# [Task input]
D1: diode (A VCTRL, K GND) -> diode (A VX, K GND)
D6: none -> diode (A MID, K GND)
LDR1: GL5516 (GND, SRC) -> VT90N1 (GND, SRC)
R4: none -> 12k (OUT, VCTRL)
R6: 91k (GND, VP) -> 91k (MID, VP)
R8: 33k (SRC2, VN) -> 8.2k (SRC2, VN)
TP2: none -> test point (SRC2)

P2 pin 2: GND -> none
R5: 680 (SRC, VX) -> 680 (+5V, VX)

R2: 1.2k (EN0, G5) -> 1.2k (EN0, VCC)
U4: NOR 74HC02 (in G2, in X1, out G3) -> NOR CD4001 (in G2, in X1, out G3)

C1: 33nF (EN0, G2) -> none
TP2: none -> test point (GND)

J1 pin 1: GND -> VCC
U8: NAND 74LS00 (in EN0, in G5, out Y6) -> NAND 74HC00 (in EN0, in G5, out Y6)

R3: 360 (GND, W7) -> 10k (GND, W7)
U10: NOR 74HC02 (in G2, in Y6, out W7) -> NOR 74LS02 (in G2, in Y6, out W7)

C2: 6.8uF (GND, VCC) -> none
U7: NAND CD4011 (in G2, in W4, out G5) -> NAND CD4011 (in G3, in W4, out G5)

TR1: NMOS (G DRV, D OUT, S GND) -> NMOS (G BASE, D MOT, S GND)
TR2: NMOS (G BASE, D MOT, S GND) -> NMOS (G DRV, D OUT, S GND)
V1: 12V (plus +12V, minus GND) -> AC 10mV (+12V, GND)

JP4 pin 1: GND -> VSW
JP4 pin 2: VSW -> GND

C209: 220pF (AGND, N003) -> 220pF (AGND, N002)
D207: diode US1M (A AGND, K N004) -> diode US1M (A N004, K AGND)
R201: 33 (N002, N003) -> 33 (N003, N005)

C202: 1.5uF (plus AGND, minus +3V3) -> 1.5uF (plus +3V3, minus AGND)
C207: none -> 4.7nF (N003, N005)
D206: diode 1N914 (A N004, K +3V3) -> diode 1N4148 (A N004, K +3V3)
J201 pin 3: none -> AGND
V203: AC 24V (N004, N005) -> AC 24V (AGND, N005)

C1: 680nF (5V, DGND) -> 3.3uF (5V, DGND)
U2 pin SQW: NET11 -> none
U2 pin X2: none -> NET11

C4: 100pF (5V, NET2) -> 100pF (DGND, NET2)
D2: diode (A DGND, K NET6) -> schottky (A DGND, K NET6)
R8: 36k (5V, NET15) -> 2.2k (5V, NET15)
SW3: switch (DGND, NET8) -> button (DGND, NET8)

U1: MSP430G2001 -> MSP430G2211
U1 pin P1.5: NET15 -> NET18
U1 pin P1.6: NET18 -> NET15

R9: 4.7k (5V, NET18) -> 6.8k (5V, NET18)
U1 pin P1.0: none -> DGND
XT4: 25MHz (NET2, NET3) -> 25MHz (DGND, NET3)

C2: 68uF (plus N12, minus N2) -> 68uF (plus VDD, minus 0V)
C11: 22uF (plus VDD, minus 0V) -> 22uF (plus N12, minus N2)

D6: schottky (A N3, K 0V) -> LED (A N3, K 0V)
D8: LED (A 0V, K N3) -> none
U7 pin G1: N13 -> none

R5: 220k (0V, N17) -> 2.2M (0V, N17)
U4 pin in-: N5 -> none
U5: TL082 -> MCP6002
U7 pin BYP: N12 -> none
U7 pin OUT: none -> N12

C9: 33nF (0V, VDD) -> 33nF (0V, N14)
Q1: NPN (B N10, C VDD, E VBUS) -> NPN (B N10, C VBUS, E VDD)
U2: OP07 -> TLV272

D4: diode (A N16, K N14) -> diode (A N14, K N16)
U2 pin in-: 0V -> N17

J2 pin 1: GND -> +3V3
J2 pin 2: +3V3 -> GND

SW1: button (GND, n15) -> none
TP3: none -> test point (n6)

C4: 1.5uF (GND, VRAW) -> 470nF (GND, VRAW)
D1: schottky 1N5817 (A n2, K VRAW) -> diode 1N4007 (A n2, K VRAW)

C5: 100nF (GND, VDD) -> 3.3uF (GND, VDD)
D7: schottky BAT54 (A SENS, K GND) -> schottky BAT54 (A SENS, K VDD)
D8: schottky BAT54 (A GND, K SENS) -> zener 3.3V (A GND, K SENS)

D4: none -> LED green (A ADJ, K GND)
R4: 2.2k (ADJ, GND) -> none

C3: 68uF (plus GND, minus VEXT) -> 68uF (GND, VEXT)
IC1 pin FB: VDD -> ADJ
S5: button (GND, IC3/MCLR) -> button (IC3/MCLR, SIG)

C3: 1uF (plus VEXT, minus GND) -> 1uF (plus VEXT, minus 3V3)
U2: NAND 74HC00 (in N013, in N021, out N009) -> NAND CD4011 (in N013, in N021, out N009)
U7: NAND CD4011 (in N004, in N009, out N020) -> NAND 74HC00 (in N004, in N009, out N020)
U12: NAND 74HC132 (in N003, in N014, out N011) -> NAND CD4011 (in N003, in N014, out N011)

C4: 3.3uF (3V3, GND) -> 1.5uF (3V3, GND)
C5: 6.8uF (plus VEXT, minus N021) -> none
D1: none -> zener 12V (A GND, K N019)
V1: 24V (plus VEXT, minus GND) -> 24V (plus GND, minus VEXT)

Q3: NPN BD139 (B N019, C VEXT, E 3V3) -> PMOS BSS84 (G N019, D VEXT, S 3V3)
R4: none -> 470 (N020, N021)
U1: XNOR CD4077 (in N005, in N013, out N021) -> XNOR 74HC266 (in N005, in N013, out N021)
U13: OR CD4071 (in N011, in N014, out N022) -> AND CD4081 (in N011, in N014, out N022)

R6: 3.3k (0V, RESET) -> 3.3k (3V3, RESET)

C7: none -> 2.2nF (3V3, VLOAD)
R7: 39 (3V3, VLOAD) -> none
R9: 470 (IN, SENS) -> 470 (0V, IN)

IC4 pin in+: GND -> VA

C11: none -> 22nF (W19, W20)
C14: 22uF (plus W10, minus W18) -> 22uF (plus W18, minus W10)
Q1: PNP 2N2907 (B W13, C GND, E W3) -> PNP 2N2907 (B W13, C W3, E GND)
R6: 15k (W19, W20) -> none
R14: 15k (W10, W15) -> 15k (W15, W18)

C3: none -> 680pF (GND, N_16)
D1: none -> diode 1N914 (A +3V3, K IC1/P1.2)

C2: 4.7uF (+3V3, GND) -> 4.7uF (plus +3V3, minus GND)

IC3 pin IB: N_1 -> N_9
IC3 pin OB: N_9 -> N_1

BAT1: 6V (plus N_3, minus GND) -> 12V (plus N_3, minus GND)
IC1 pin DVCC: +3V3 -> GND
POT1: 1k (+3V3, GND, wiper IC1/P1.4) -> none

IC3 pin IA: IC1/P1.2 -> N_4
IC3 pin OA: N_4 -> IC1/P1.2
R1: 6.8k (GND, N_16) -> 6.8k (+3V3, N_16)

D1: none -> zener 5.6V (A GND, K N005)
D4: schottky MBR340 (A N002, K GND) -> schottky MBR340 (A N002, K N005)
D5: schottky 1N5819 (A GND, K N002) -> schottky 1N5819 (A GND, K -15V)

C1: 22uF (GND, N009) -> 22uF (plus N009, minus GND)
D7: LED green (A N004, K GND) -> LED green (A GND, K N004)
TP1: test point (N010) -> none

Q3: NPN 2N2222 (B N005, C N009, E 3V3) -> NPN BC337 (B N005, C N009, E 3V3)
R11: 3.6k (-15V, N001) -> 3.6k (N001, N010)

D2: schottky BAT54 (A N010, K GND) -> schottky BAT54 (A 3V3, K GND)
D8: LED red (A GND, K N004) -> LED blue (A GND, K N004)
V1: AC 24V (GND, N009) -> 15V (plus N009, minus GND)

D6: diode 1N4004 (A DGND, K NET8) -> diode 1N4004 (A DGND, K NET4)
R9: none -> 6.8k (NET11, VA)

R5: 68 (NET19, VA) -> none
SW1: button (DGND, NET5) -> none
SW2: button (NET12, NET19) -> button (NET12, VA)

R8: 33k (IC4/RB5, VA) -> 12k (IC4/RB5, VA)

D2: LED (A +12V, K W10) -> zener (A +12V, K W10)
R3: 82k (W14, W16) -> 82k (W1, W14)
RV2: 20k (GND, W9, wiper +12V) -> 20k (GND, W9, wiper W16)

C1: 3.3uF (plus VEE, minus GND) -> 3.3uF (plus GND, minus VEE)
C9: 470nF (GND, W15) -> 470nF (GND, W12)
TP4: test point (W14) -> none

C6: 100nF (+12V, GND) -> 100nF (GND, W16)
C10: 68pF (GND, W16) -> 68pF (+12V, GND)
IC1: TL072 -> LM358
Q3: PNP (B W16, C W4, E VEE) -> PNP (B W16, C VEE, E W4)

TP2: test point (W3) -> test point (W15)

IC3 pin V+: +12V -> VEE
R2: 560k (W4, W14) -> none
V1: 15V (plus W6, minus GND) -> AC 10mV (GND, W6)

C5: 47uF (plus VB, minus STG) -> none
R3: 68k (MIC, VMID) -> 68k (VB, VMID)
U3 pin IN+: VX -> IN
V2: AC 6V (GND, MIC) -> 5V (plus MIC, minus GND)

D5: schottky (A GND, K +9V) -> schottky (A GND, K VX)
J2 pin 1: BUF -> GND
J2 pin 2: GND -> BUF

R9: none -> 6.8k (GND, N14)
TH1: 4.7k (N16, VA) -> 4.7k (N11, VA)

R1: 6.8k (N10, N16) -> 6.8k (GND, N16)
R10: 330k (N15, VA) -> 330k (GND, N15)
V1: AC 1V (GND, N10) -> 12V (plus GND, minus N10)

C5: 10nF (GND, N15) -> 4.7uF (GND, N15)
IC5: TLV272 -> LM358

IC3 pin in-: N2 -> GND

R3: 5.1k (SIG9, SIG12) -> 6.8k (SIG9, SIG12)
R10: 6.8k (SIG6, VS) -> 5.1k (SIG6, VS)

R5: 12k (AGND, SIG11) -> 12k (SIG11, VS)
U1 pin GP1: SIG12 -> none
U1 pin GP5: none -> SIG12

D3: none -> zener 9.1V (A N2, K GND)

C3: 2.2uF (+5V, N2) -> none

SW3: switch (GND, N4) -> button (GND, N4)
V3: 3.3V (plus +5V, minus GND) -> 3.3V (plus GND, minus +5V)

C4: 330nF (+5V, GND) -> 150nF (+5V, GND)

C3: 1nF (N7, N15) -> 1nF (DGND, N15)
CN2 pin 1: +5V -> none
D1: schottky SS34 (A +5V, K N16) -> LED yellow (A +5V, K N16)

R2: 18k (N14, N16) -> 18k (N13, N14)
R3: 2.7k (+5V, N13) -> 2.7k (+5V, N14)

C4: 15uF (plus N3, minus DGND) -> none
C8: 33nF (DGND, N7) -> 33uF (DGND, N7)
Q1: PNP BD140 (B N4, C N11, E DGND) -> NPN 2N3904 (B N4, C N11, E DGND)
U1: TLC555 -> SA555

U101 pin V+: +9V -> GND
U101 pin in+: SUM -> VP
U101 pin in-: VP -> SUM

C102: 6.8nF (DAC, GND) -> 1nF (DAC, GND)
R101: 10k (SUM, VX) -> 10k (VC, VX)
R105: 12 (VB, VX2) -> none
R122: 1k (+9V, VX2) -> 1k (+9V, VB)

# [Aim of the task]
Among the records above, repeat exactly the line with "C209: 220pF (AGND, N003)", the line with "J201 pin 3: none -> AGND", and every line in between, and only those.

# [Task answer]
C209: 220pF (AGND, N003) -> 220pF (AGND, N002)
D207: diode US1M (A AGND, K N004) -> diode US1M (A N004, K AGND)
R201: 33 (N002, N003) -> 33 (N003, N005)

C202: 1.5uF (plus AGND, minus +3V3) -> 1.5uF (plus +3V3, minus AGND)
C207: none -> 4.7nF (N003, N005)
D206: diode 1N914 (A N004, K +3V3) -> diode 1N4148 (A N004, K +3V3)
J201 pin 3: none -> AGND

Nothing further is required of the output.